## What the task requires
Both the line with "TP3: none -> test point (G2)" and the line with "V101: AC 12V (DGND, N8) -> AC 120V (DGND, N8)" in the records below must appear in the output, along with every line between them, exactly and with nothing added.

(Change detection outputs)
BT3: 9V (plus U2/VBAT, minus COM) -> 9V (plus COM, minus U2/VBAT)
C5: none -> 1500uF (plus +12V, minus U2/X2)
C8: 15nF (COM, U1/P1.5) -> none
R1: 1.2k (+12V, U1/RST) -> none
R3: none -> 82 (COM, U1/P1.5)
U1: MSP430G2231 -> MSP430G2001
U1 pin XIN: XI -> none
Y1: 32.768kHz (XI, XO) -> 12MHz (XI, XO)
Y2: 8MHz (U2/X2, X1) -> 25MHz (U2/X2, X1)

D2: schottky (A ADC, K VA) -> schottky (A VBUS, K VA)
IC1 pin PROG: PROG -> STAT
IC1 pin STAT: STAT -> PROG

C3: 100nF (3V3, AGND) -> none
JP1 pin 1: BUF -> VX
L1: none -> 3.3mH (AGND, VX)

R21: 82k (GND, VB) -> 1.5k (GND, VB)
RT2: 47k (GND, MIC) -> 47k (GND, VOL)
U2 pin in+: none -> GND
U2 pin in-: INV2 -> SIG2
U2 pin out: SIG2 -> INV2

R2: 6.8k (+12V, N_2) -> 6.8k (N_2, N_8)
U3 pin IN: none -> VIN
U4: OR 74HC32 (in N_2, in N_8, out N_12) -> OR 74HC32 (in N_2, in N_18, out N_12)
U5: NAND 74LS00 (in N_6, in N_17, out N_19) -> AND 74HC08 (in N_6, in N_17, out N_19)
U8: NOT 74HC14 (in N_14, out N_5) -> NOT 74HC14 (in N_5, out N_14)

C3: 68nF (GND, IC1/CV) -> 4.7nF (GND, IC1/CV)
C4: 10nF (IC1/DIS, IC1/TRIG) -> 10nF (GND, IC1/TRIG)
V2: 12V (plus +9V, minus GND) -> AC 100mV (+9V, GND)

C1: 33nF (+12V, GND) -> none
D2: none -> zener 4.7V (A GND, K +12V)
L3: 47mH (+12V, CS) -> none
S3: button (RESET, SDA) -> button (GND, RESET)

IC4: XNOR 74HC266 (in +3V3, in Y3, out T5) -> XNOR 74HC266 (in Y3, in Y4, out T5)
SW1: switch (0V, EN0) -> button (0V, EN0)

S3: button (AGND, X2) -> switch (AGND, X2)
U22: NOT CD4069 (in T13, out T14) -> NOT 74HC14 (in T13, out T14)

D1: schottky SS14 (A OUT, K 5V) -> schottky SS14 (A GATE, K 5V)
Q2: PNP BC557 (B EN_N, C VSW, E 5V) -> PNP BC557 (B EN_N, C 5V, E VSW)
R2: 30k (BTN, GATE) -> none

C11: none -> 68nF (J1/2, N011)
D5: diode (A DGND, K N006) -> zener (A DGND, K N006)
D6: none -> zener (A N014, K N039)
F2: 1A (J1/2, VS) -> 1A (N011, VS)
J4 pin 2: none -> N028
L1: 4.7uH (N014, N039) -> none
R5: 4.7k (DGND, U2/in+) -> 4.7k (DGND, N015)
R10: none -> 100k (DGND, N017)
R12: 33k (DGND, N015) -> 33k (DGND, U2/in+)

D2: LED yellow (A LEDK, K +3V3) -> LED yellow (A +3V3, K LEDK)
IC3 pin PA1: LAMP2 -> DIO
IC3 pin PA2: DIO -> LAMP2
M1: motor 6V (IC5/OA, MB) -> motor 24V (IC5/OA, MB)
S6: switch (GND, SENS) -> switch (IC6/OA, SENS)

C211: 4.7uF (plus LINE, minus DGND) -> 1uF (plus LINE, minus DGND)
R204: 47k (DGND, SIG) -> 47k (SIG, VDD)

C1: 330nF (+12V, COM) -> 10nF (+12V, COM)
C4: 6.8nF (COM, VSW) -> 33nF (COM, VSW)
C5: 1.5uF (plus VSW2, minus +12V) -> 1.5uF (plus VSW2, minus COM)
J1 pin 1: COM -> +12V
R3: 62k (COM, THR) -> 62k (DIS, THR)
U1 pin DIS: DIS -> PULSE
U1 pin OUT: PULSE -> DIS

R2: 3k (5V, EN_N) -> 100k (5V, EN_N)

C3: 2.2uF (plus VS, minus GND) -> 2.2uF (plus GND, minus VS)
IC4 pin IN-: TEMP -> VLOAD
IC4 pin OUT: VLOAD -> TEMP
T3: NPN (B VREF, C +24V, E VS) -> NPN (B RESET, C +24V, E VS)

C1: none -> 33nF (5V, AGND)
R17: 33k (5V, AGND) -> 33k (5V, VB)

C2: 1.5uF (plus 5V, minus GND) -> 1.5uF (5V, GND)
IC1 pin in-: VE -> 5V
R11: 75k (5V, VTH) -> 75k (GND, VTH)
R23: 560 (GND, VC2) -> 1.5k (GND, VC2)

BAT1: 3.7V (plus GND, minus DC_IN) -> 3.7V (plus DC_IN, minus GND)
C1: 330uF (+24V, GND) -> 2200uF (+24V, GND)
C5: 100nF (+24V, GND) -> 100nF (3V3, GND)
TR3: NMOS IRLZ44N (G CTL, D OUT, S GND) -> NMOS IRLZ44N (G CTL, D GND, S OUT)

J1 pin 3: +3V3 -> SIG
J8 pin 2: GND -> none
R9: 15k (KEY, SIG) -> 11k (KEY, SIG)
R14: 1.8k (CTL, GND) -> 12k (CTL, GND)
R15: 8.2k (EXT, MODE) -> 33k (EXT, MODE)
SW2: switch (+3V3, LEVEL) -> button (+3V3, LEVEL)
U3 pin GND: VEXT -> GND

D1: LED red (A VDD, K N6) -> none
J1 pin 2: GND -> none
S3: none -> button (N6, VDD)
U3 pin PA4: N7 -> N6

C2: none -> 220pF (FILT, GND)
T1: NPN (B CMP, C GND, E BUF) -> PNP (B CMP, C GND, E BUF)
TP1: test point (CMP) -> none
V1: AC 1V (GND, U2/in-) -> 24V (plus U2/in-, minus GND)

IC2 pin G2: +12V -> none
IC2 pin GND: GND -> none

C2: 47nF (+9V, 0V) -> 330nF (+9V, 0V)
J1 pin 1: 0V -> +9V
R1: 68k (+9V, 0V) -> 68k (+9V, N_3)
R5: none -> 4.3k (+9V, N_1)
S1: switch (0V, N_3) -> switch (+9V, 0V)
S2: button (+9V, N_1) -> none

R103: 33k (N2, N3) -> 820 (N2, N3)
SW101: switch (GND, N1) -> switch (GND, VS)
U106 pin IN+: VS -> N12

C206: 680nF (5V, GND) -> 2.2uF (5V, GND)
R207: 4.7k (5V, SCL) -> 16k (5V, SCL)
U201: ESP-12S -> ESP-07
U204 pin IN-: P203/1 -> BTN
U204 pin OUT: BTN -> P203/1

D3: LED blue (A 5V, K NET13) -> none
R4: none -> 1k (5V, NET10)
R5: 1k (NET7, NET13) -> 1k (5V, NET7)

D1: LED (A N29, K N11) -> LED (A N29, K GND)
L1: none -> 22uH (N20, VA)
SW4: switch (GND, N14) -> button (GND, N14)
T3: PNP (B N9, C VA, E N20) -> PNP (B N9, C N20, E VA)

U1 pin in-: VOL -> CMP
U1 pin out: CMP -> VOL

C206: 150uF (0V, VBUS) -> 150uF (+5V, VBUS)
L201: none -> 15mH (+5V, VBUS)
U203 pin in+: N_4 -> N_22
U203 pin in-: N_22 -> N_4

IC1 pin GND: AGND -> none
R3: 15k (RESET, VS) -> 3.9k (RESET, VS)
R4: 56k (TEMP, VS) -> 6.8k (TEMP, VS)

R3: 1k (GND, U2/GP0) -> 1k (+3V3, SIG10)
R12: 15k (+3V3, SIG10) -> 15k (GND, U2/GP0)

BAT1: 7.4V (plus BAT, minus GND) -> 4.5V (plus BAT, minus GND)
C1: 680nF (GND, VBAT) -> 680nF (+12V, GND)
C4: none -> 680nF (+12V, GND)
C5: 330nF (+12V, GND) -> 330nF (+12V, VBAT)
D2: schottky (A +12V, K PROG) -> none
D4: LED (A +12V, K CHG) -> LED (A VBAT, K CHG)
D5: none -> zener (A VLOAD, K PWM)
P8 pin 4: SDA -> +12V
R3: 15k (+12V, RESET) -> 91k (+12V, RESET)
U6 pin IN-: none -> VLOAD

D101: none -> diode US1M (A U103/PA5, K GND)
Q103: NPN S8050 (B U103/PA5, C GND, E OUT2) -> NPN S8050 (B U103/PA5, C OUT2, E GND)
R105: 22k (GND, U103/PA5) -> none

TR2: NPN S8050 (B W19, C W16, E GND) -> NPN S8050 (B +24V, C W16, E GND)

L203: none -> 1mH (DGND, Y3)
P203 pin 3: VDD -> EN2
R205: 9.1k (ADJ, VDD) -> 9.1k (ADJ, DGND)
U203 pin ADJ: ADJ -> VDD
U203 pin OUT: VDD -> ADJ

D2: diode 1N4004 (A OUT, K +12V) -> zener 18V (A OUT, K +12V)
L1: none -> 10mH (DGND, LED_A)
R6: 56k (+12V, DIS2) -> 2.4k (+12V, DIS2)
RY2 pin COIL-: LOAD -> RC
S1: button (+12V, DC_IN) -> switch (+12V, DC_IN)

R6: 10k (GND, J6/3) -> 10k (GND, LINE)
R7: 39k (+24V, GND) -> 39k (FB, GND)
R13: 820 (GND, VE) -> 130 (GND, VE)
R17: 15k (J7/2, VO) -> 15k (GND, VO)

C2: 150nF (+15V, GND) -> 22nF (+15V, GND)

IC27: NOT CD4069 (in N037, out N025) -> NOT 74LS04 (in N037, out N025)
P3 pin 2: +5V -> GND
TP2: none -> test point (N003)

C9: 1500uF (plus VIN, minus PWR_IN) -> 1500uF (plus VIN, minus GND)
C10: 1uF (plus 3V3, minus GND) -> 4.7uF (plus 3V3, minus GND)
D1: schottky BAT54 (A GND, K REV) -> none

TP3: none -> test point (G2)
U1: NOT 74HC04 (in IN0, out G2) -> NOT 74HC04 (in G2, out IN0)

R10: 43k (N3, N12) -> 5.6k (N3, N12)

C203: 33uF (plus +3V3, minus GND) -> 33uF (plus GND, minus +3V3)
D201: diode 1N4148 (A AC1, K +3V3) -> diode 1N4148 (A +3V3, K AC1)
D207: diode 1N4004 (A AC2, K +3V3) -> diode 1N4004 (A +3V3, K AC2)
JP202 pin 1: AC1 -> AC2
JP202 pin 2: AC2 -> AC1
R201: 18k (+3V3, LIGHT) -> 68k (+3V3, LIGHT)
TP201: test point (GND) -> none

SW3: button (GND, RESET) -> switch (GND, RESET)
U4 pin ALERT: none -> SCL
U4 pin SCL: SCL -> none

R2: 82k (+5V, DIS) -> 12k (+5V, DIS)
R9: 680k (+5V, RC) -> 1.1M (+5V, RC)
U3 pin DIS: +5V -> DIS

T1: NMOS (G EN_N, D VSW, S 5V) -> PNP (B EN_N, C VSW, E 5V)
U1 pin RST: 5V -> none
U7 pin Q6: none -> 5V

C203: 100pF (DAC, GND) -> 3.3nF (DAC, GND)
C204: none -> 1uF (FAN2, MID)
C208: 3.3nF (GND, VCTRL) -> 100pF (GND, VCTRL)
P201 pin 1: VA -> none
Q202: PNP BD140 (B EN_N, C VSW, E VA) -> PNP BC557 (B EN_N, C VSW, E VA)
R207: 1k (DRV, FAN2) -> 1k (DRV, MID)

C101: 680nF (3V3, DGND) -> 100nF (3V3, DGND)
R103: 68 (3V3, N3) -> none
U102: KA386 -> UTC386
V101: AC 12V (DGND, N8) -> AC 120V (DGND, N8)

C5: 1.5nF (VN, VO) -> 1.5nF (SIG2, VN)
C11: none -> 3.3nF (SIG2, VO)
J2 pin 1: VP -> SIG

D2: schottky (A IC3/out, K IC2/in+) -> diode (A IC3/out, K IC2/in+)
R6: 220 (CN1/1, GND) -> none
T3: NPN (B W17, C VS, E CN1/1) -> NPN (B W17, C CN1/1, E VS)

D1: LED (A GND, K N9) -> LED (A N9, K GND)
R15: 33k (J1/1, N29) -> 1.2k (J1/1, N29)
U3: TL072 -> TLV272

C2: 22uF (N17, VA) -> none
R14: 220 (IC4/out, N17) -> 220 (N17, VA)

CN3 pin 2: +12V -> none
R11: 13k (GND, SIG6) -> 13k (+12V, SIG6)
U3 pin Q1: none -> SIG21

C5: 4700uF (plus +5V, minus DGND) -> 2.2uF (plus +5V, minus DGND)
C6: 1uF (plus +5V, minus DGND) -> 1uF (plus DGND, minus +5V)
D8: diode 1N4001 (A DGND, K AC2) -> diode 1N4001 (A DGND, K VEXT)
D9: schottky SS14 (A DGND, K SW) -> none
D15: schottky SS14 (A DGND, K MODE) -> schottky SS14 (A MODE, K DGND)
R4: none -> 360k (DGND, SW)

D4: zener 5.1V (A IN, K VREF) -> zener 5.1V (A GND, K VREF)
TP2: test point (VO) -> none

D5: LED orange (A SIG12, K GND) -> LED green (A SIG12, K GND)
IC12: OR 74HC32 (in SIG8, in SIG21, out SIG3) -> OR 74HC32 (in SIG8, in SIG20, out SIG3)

## Result below
TP3: none -> test point (G2)
U1: NOT 74HC04 (in IN0, out G2) -> NOT 74HC04 (in G2, out IN0)

R10: 43k (N3, N12) -> 5.6k (N3, N12)

C203: 33uF (plus +3V3, minus GND) -> 33uF (plus GND, minus +3V3)
D201: diode 1N4148 (A AC1, K +3V3) -> diode 1N4148 (A +3V3, K AC1)
D207: diode 1N4004 (A AC2, K +3V3) -> diode 1N4004 (A +3V3, K AC2)
JP202 pin 1: AC1 -> AC2
JP202 pin 2: AC2 -> AC1
R201: 18k (+3V3, LIGHT) -> 68k (+3V3, LIGHT)
TP201: test point (GND) -> none

SW3: button (GND, RESET) -> switch (GND, RESET)
U4 pin ALERT: none -> SCL
U4 pin SCL: SCL -> none

R2: 82k (+5V, DIS) -> 12k (+5V, DIS)
R9: 680k (+5V, RC) -> 1.1M (+5V, RC)
U3 pin DIS: +5V -> DIS

T1: NMOS (G EN_N, D VSW, S 5V) -> PNP (B EN_N, C VSW, E 5V)
U1 pin RST: 5V -> none
U7 pin Q6: none -> 5V

C203: 100pF (DAC, GND) -> 3.3nF (DAC, GND)
C204: none -> 1uF (FAN2, MID)
C208: 3.3nF (GND, VCTRL) -> 100pF (GND, VCTRL)
P201 pin 1: VA -> none
Q202: PNP BD140 (B EN_N, C VSW, E VA) -> PNP BC557 (B EN_N, C VSW, E VA)
R207: 1k (DRV, FAN2) -> 1k (DRV, MID)

C101: 680nF (3V3, DGND) -> 100nF (3V3, DGND)
R103: 68 (3V3, N3) -> none
U102: KA386 -> UTC386
V101: AC 12V (DGND, N8) -> AC 120V (DGND, N8)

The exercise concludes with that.